Multi-step shape edit data:

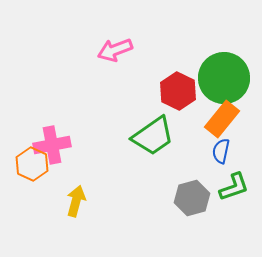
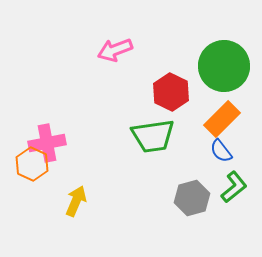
green circle: moved 12 px up
red hexagon: moved 7 px left, 1 px down
orange rectangle: rotated 6 degrees clockwise
green trapezoid: rotated 27 degrees clockwise
pink cross: moved 5 px left, 2 px up
blue semicircle: rotated 50 degrees counterclockwise
green L-shape: rotated 20 degrees counterclockwise
yellow arrow: rotated 8 degrees clockwise
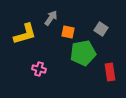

(Your objective) Would you retype the lines from the line containing "green trapezoid: rotated 27 degrees clockwise" to the final line of the entries above, exactly as given and without pictures?

(Task result)
green trapezoid: rotated 27 degrees clockwise
pink cross: moved 5 px left, 2 px up
blue semicircle: rotated 50 degrees counterclockwise
green L-shape: rotated 20 degrees counterclockwise
yellow arrow: rotated 8 degrees clockwise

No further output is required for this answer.